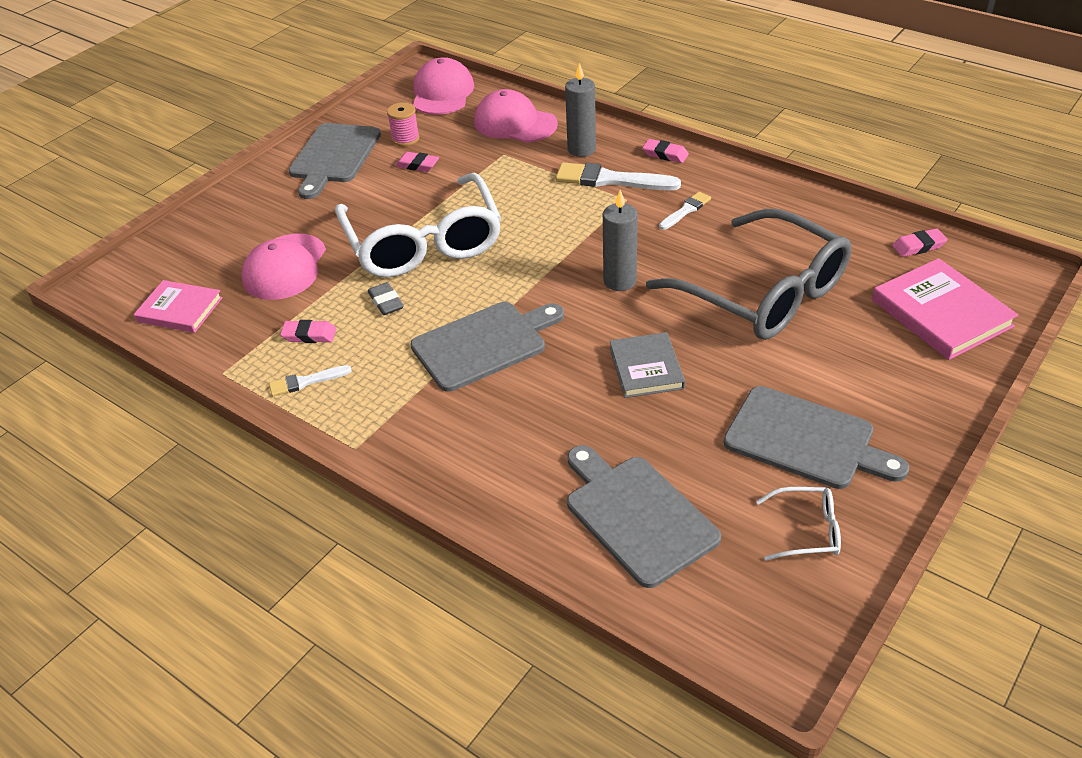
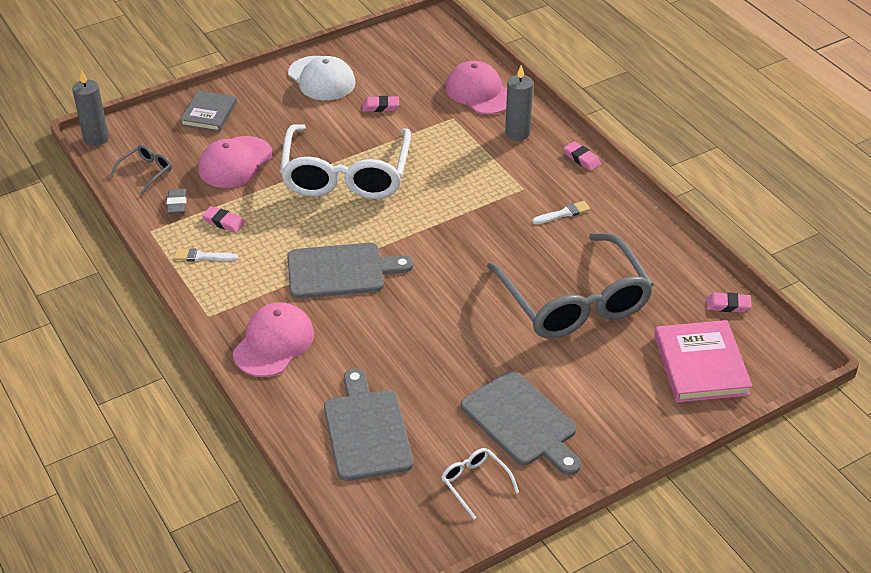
camera: 20 degrees right, 0 degrees up
(180, 309) = (146, 172): pink book -> grey glasses
(333, 156) = (321, 79): grey cutting board -> white cap
(386, 302) = (291, 214): grey eraser -> grey eraser (177, 204)
(405, 139) = (385, 80): pink spool -> none
(417, 165) = (380, 106): pink eraser -> pink eraser turned 45 degrees counterclockwise
(442, 93) = (439, 46): pink cap -> pink cap (273, 343)
(611, 180) = (522, 168): white brush -> none
(620, 281) = (471, 255): grey candle -> grey candle (96, 138)
(646, 368) = (444, 329): grey book -> grey book (209, 113)
(806, 530) = (475, 483): white glasses -> white glasses turned 150 degrees counterclockwise

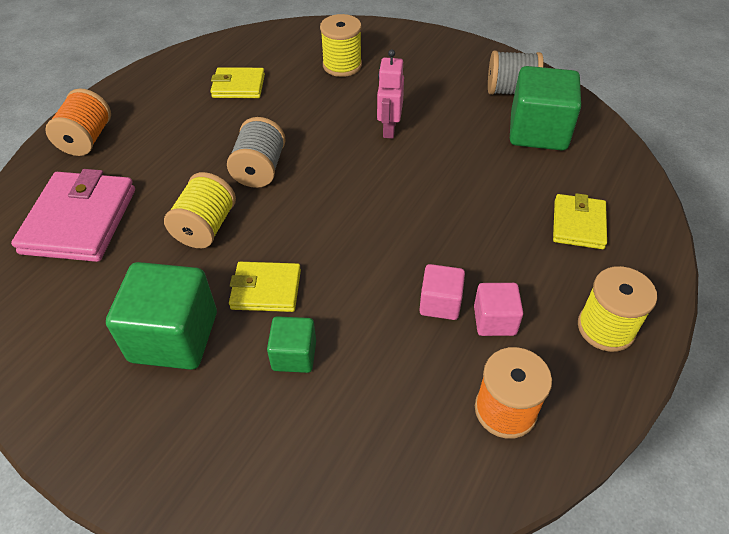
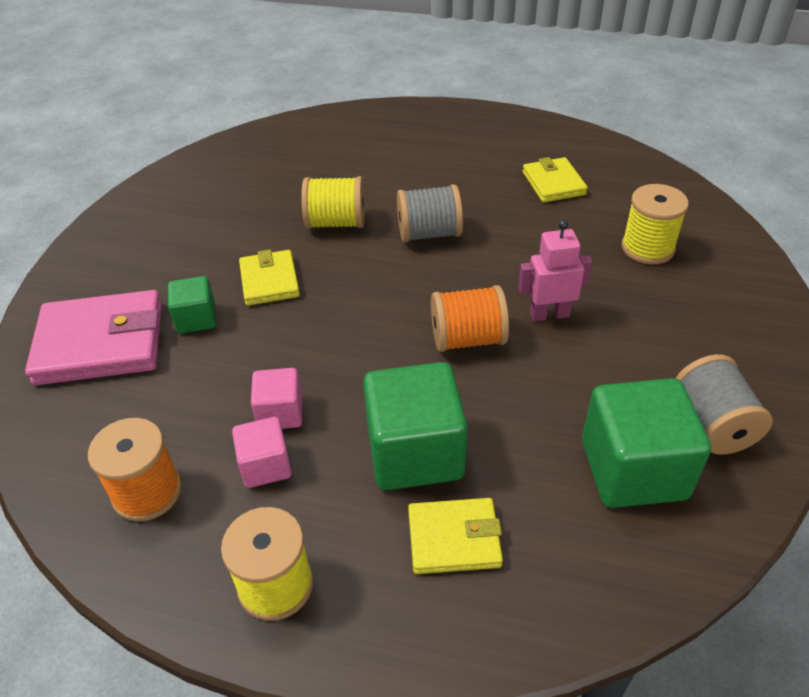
camera: 75 degrees right, 5 degrees down
(80, 221) = (320, 154): pink wallet -> pink wallet (101, 343)
(87, 139) = (420, 123): orange spool -> orange spool (468, 339)
(174, 337) = (206, 243): green cube -> green cube (415, 452)

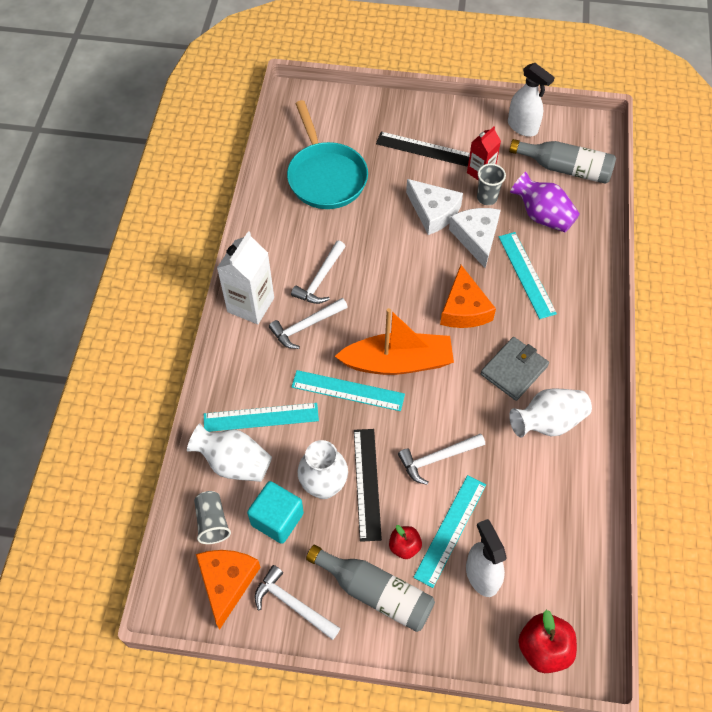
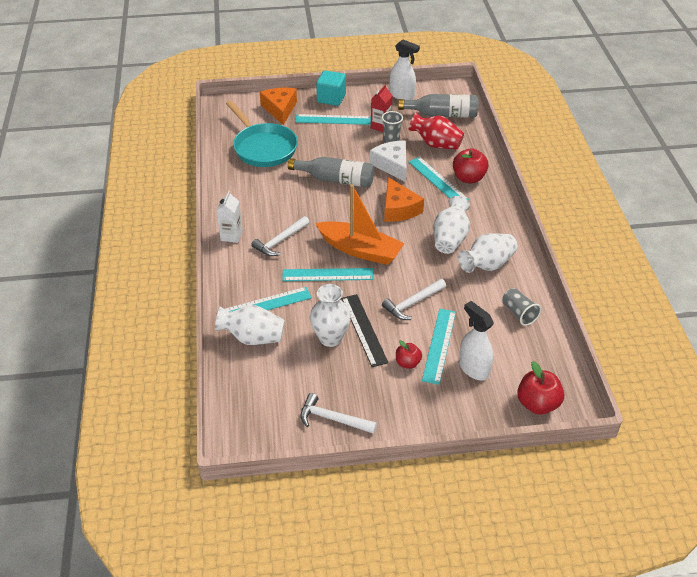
camera: 15 degrees left, 15 degrees down
(212, 522) = (248, 379): grey cup -> grey cup (519, 313)
(227, 582) = (274, 416): orange cheese -> orange cheese (280, 109)
(250, 305) = (231, 236): white carton -> white carton, size x0.63
(277, 519) = (300, 366): turquoise cube -> turquoise cube (331, 98)
(320, 279) = (281, 210): white hammer -> none
(375, 592) = (396, 397): grey bottle -> grey bottle (336, 180)
(398, 362) = (360, 250): orange boat -> orange boat turned 45 degrees clockwise
(424, 149) = (333, 119): black ruler -> turquoise ruler
(433, 212) = (354, 155): white cheese -> none
(514, 370) = (450, 239): grey wallet -> white vase
(542, 216) = (436, 144): purple vase -> red vase
(567, 279) = (468, 178): none -> red apple

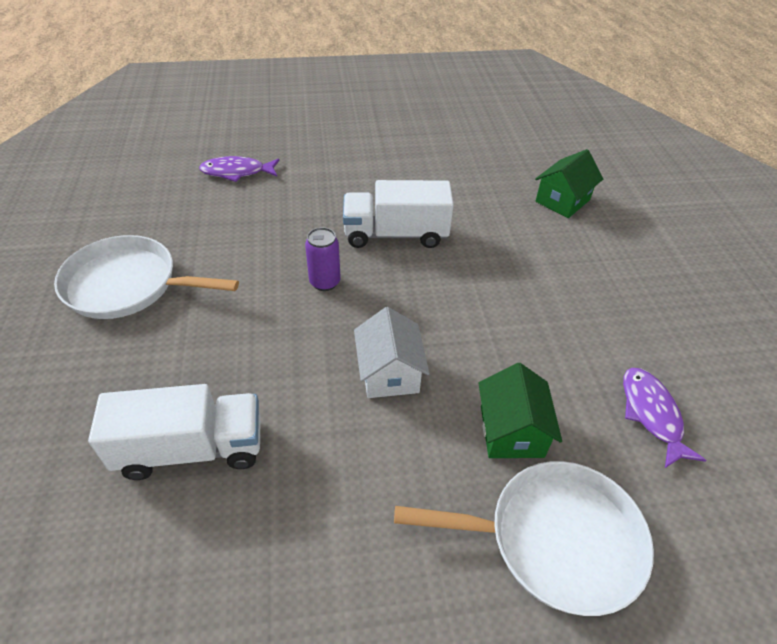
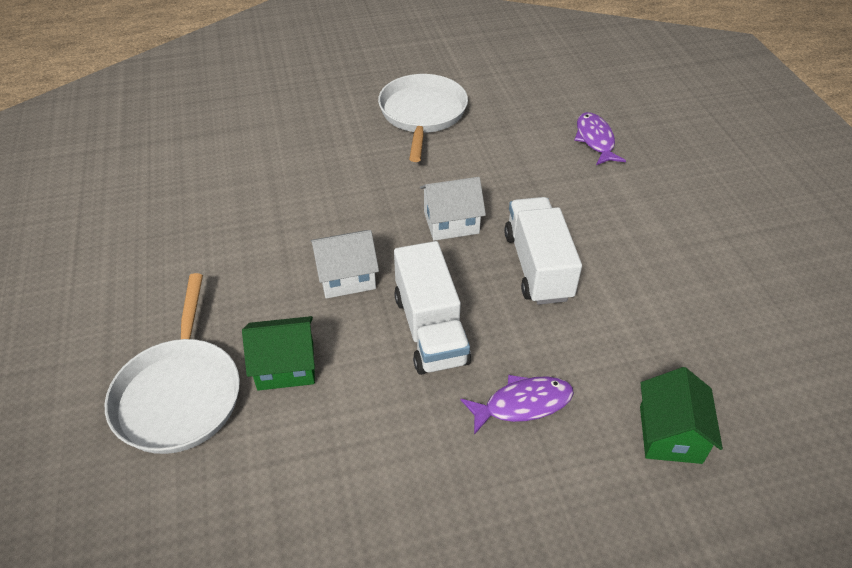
camera: 85 degrees right, 0 degrees up
(191, 448) = (271, 179): white truck -> white truck (430, 329)
(325, 282) = (451, 222): purple can -> white house
(562, 200) = (670, 434): green house -> green house turned 60 degrees clockwise
(651, 414) = (307, 492): purple fish -> purple fish (522, 404)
------------------------------------------------------------------------
> _Activity_: The lines to write out run from the one containing "(80, 221) = (320, 154): pink" through the final line of the material above, both included; write them out exactly, with no pictures.

> _Problem solution_:
(80, 221) = (320, 154): pink wallet -> pink wallet (101, 343)
(87, 139) = (420, 123): orange spool -> orange spool (468, 339)
(174, 337) = (206, 243): green cube -> green cube (415, 452)

camera: 15 degrees left, 15 degrees down
(212, 522) = (248, 379): grey cup -> grey cup (519, 313)
(227, 582) = (274, 416): orange cheese -> orange cheese (280, 109)
(250, 305) = (231, 236): white carton -> white carton, size x0.63
(277, 519) = (300, 366): turquoise cube -> turquoise cube (331, 98)
(320, 279) = (281, 210): white hammer -> none
(375, 592) = (396, 397): grey bottle -> grey bottle (336, 180)
(398, 362) = (360, 250): orange boat -> orange boat turned 45 degrees clockwise
(424, 149) = (333, 119): black ruler -> turquoise ruler
(433, 212) = (354, 155): white cheese -> none
(514, 370) = (450, 239): grey wallet -> white vase
(542, 216) = (436, 144): purple vase -> red vase
(567, 279) = (468, 178): none -> red apple

camera: 85 degrees right, 0 degrees up
(191, 448) = (271, 179): white truck -> white truck (430, 329)
(325, 282) = (451, 222): purple can -> white house
(562, 200) = (670, 434): green house -> green house turned 60 degrees clockwise
(651, 414) = (307, 492): purple fish -> purple fish (522, 404)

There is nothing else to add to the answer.